SHORT TASK:
Return every line in the entries below that contains the word "ellipse", copying each line in full and treating uppercase and lowercase as different.

THE RECORDS:
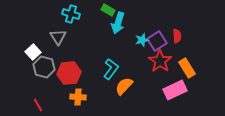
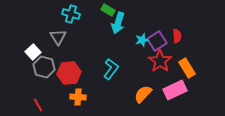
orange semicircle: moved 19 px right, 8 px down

* * *

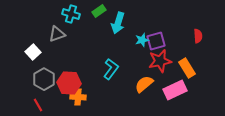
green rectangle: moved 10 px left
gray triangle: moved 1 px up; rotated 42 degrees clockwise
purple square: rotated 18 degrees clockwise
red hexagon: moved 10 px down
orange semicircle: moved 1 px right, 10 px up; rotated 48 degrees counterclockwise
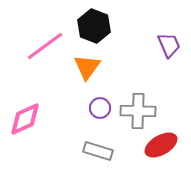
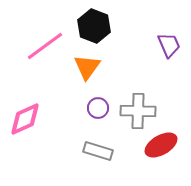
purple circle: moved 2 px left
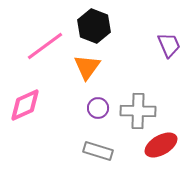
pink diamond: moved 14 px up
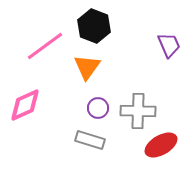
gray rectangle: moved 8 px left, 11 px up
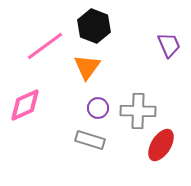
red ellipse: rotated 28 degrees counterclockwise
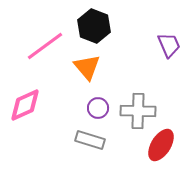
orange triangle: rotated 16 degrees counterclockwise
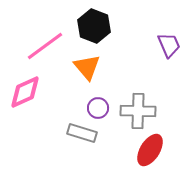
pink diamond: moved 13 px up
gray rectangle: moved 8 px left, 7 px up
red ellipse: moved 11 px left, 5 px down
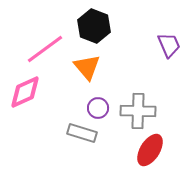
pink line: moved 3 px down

RESPONSE FOR THIS EXERCISE:
red ellipse: rotated 28 degrees counterclockwise
red ellipse: moved 11 px left, 5 px down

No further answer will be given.